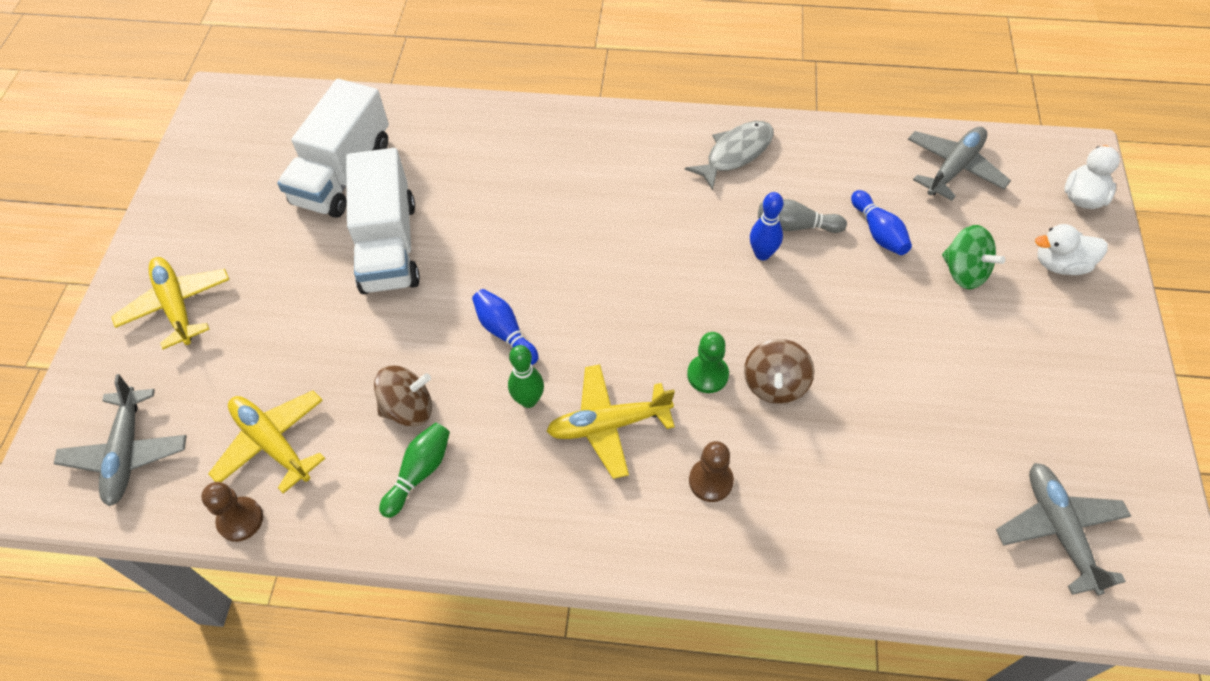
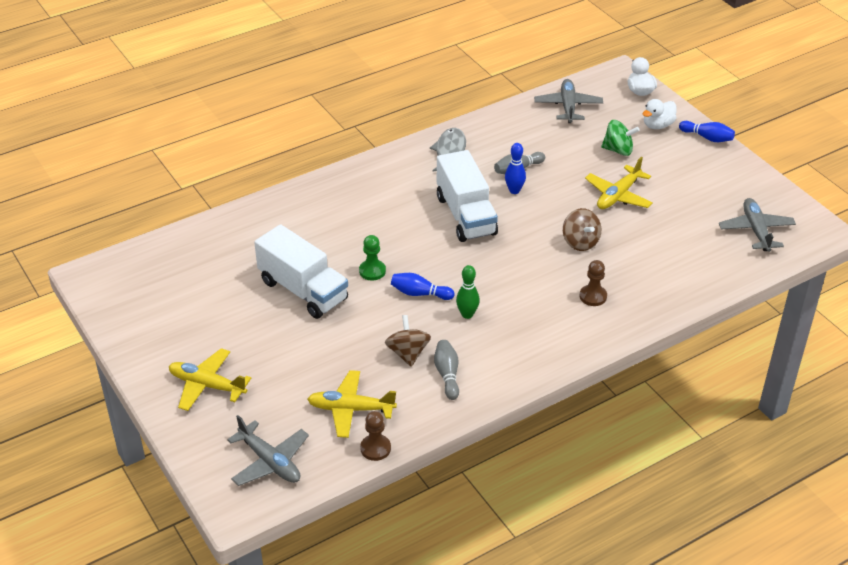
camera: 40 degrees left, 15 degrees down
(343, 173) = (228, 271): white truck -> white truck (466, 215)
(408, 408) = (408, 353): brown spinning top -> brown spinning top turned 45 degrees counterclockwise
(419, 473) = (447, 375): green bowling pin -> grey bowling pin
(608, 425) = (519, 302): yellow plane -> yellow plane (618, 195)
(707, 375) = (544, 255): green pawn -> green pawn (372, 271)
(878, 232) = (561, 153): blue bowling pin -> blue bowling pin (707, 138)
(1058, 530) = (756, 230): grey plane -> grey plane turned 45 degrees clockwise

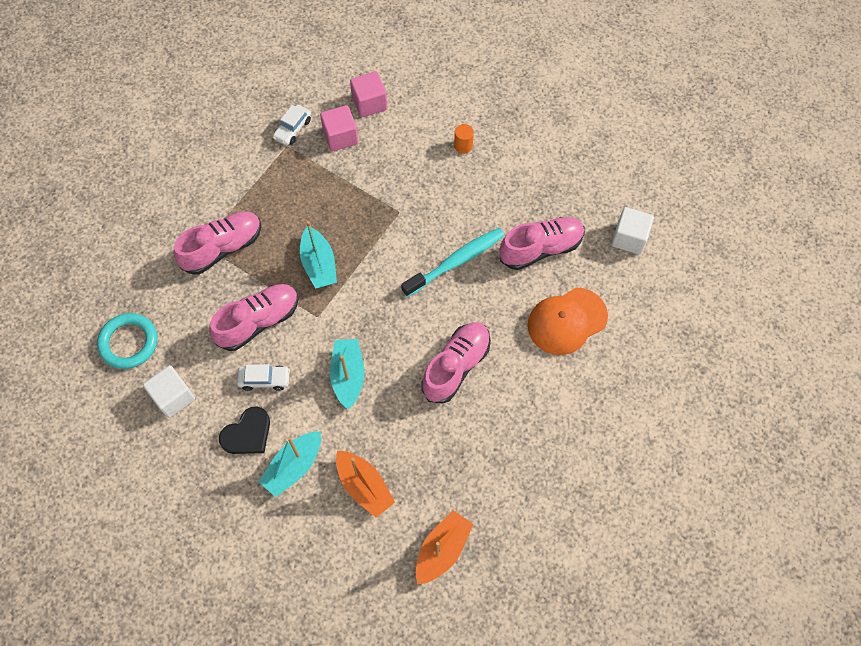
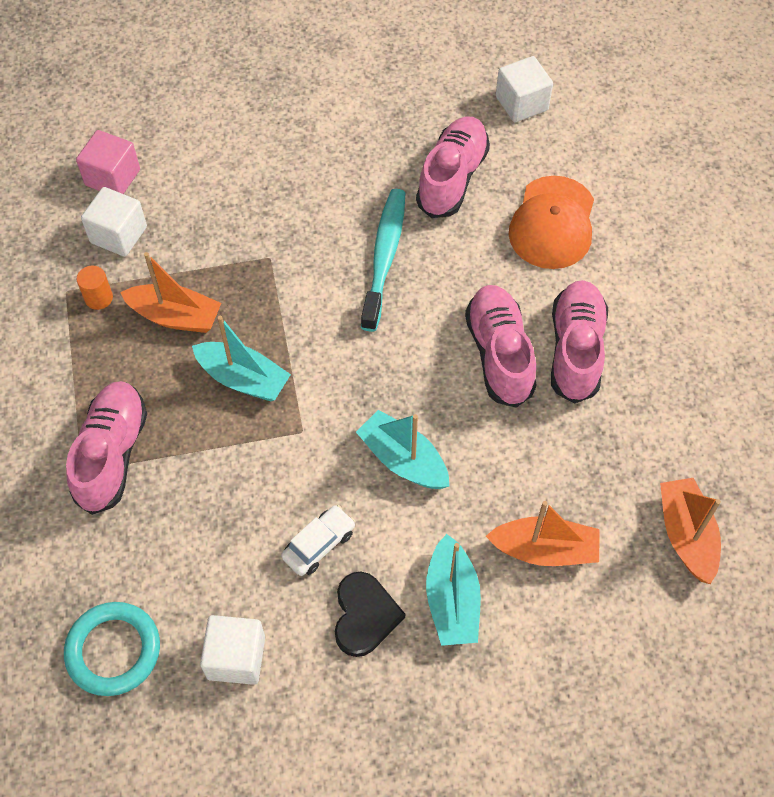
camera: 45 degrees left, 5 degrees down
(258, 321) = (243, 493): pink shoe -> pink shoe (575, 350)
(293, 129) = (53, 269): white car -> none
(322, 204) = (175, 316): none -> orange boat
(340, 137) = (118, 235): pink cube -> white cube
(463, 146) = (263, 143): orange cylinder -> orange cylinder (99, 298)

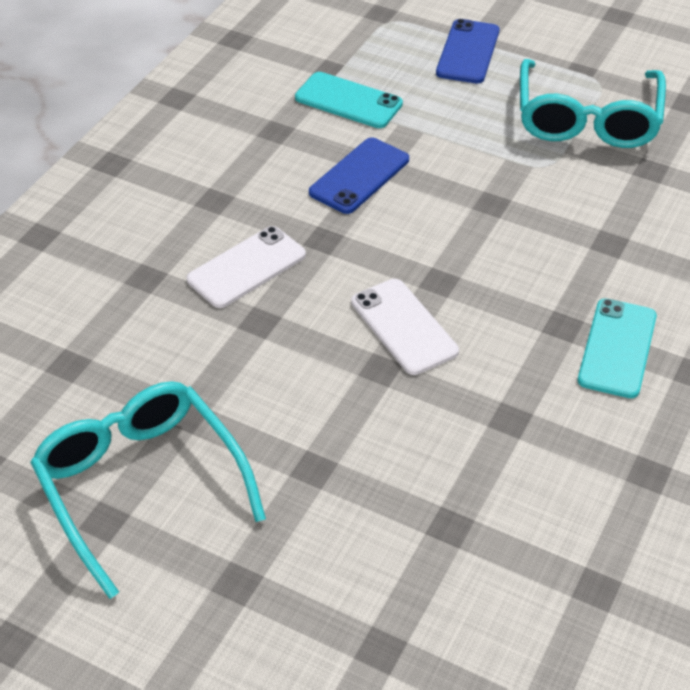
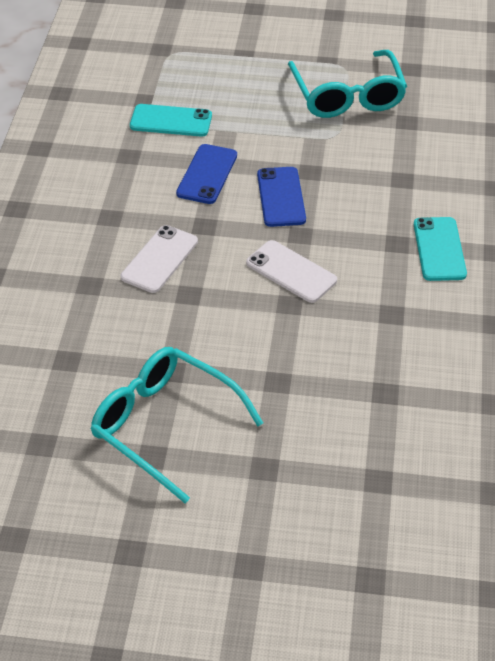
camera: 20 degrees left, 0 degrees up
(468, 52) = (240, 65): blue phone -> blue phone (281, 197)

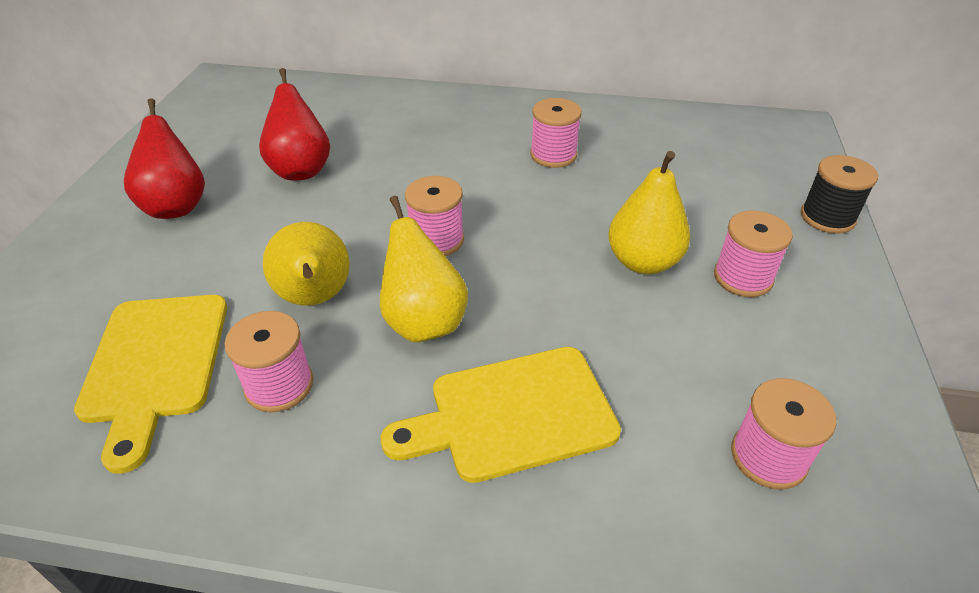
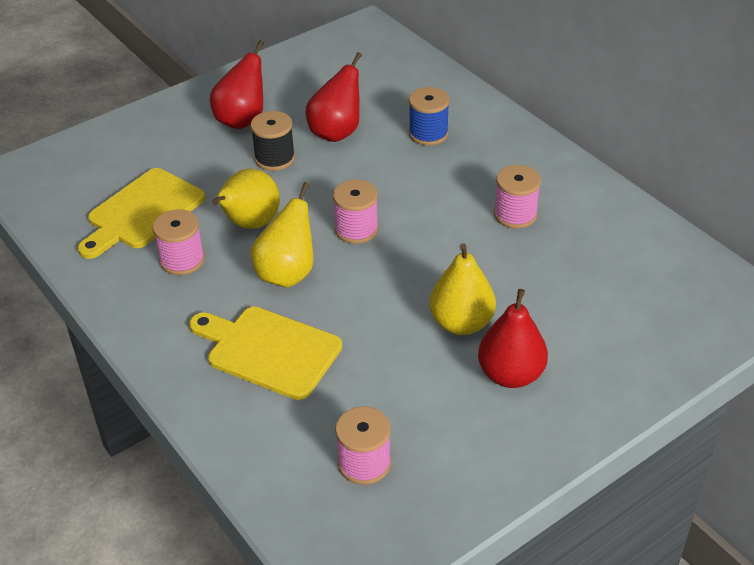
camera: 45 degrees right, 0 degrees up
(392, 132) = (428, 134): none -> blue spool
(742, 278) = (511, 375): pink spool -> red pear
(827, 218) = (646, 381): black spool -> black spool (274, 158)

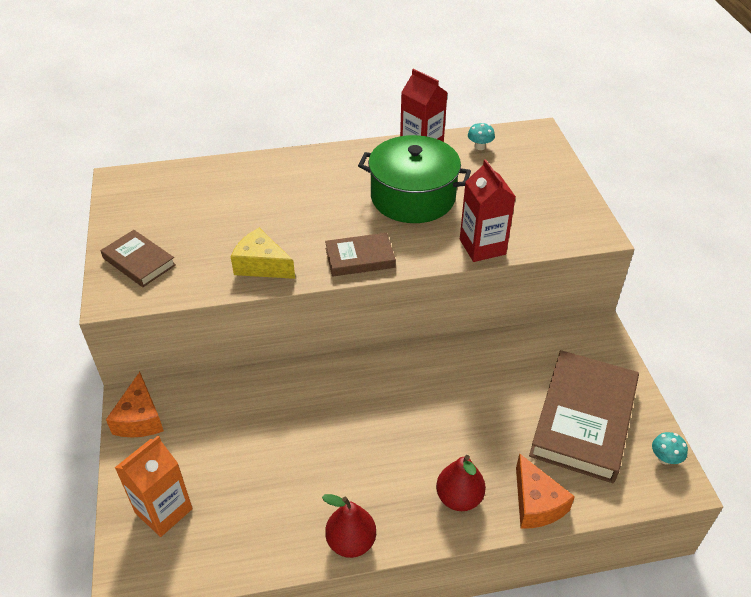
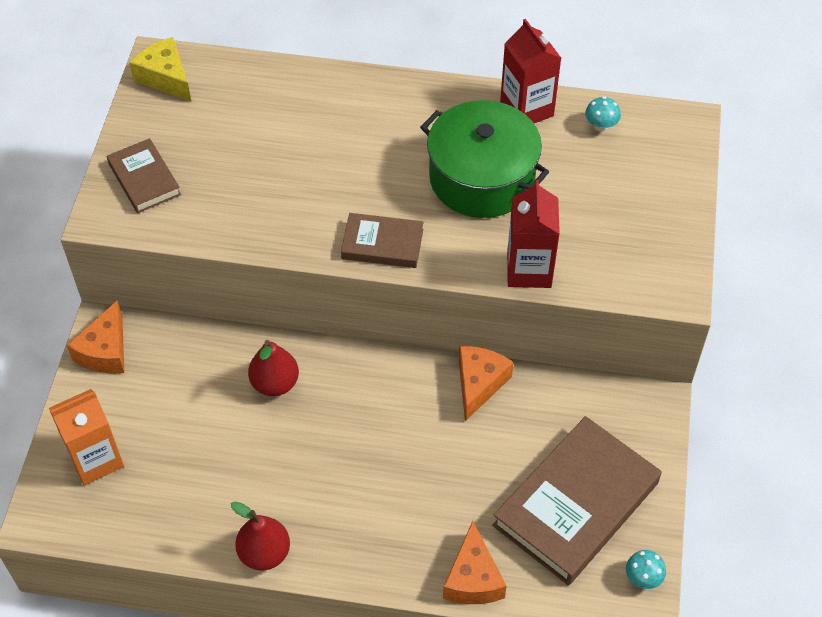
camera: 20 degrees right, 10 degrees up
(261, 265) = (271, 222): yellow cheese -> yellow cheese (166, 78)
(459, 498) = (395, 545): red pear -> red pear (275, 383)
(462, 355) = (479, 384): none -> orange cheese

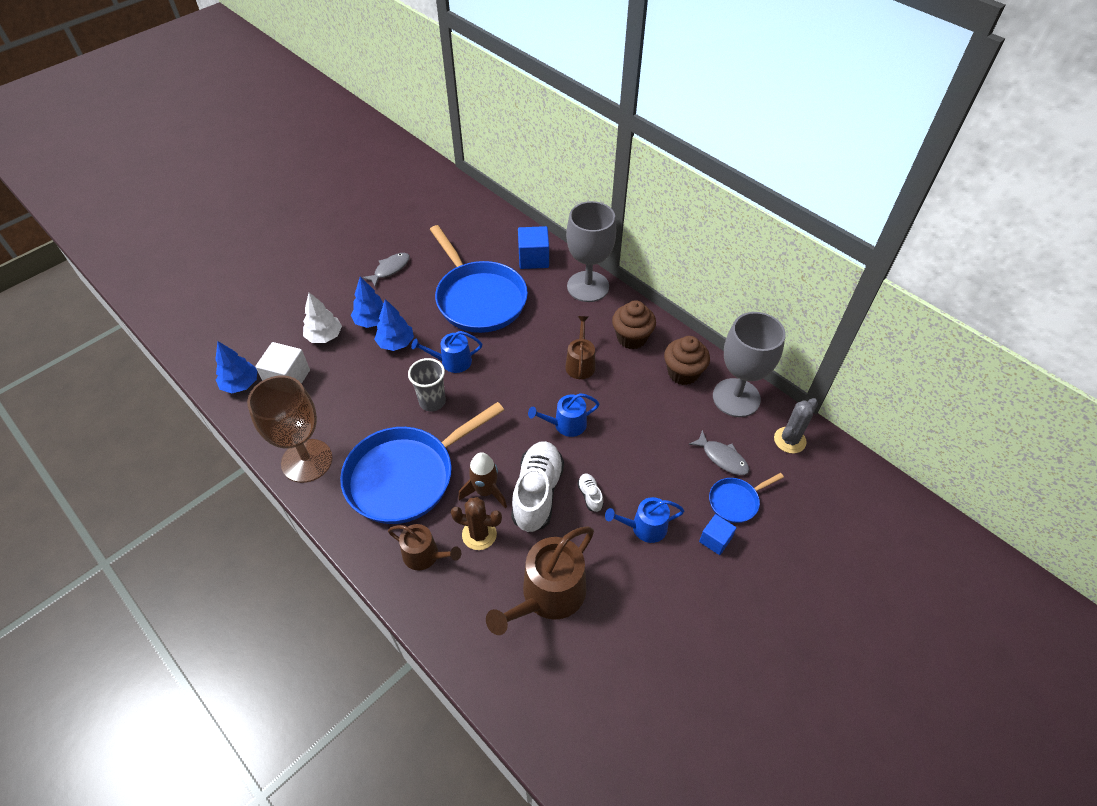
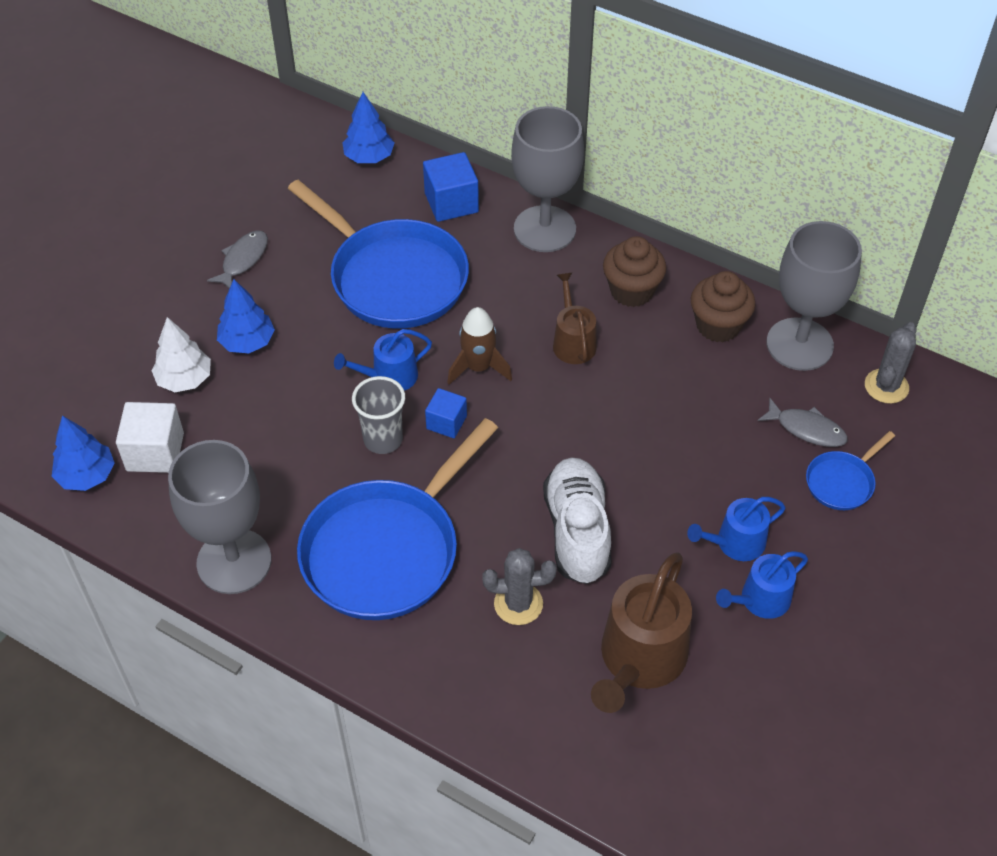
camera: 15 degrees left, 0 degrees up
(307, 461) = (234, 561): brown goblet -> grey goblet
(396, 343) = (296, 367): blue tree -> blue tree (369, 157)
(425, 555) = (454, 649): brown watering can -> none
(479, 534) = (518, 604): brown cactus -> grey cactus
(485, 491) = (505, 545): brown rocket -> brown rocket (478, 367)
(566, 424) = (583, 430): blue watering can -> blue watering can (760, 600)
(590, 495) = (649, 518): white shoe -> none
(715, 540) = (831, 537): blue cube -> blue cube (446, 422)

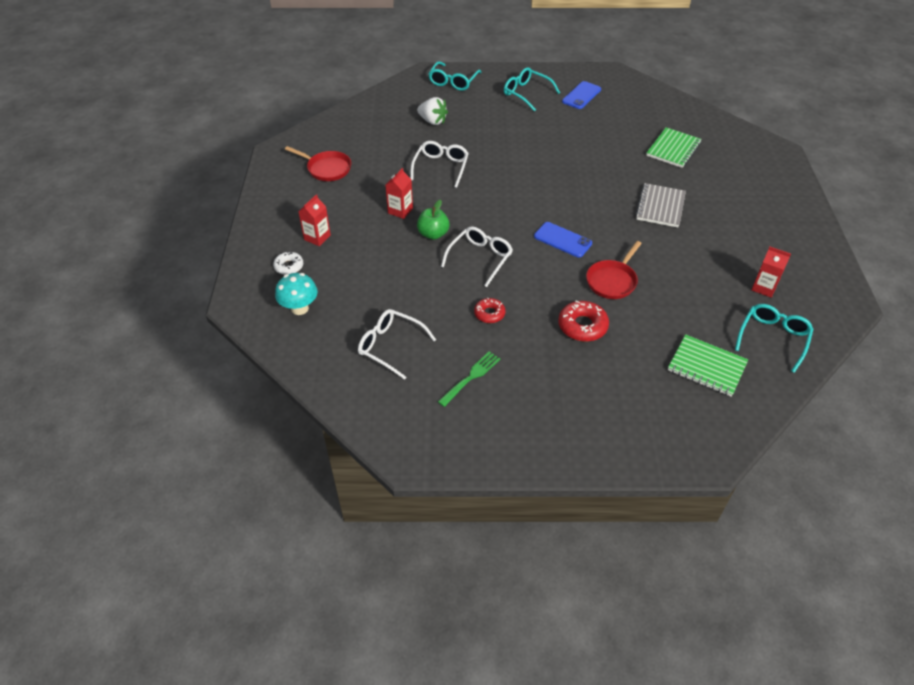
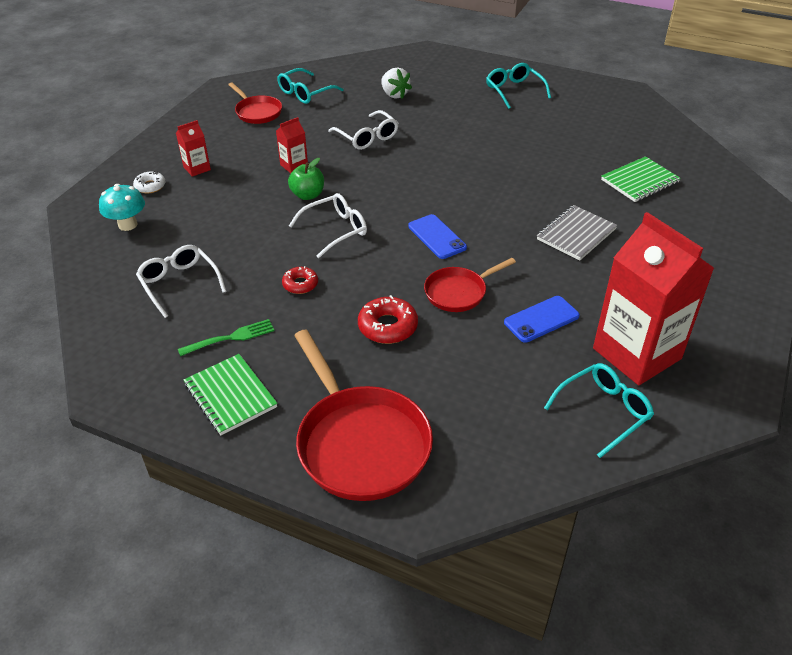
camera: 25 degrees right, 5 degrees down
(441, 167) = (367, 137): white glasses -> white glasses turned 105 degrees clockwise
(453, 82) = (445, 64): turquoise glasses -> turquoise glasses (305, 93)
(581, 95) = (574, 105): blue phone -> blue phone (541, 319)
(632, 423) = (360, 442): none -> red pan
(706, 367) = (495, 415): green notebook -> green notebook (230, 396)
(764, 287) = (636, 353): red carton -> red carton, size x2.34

:: PROBLEM STATEMENT ::
Across the listing above, find all lines where the word "right" is present and copy them.

:: ANSWER BELOW ::
camera: 45 degrees right, 0 degrees up
camera: 20 degrees right, 10 degrees up
camera: 25 degrees right, 5 degrees down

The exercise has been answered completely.